═══ Material for the task

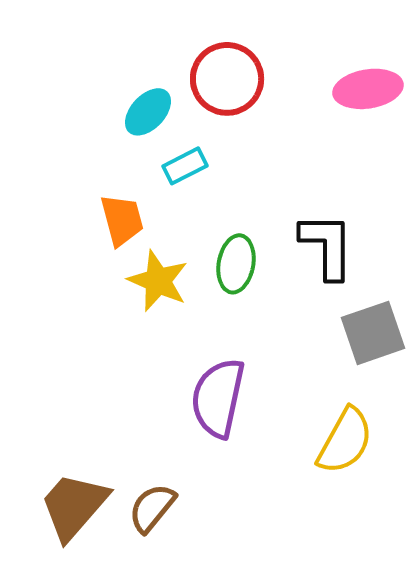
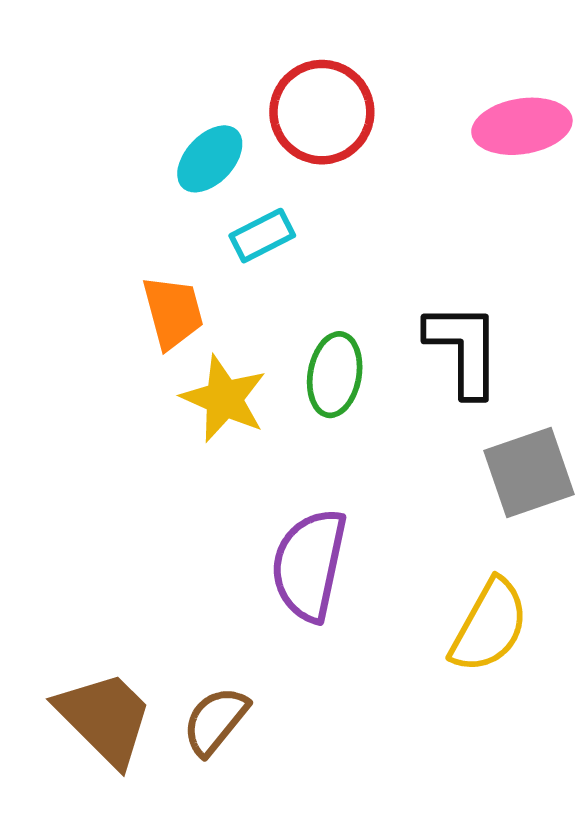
brown trapezoid: (74, 506) -> (105, 718), turned 94

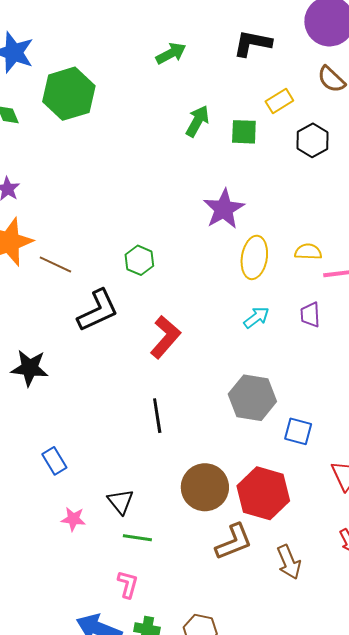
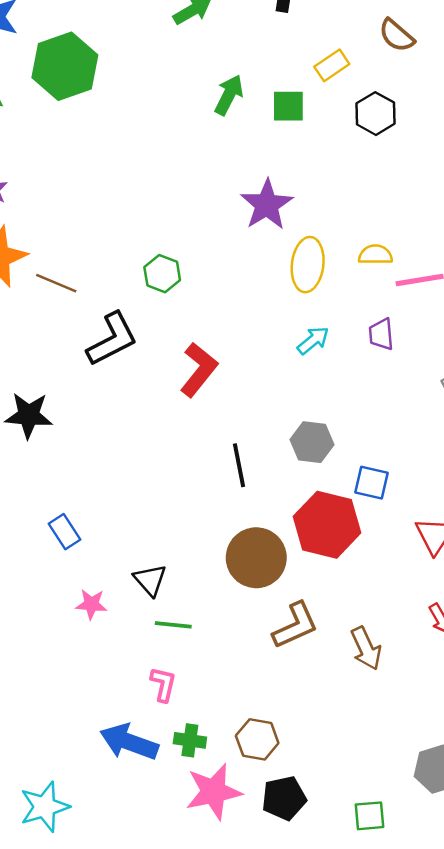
gray hexagon: (252, 398) -> (312, 442), size x0.7
black line: (157, 416) -> (239, 465), moved
red hexagon: (263, 493) -> (327, 525), moved

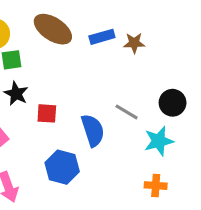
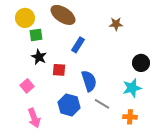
blue rectangle: (102, 37) -> (78, 45), moved, turned -42
gray line: (127, 112) -> (102, 104), moved

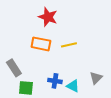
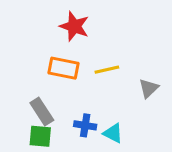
gray rectangle: (14, 68) -> (42, 111), moved
gray triangle: (96, 78) -> (149, 88), moved

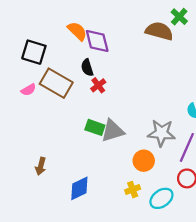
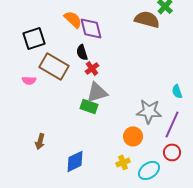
black square: (34, 52) -> (34, 38), turned -35
pink semicircle: (28, 90) -> (29, 80), moved, turned 32
gray triangle: (113, 131) -> (97, 92), moved

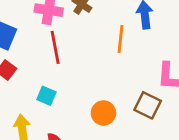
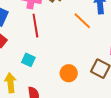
orange line: (120, 39) -> (82, 21), turned -54

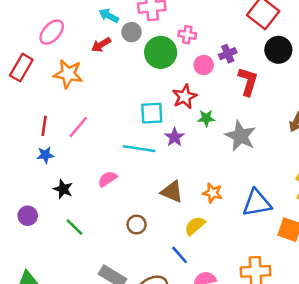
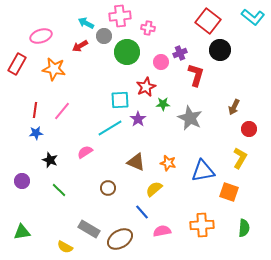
pink ellipse: (52, 32) -> (41, 36), turned 30
pink cross: (187, 35) -> (148, 28), moved
cyan line: (139, 149) -> (110, 128), turned -40

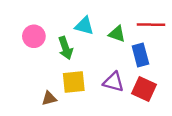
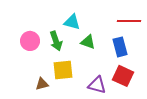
green triangle: (117, 34) -> (88, 42), moved
pink circle: (34, 36) -> (30, 41), moved
purple triangle: (114, 82) -> (97, 85), moved

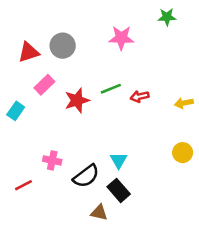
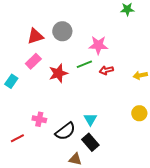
pink star: (121, 38) -> (98, 45), moved
gray circle: (63, 46) -> (62, 31), moved
red triangle: (29, 52) -> (35, 36), moved

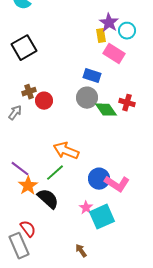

══════

What is being asked ::
Above are the records; return the lines in them from the one with "blue rectangle: (102, 37)" to the one with "black square: (34, 52)", inclusive, exactly and without images.

Finished exercise ::
blue rectangle: (102, 37) -> (78, 45), moved, turned -42
gray line: (127, 112) -> (102, 104), moved

gray rectangle: (14, 68) -> (42, 111), moved
gray triangle: (96, 78) -> (149, 88), moved

black square: (34, 52) -> (34, 38), turned -35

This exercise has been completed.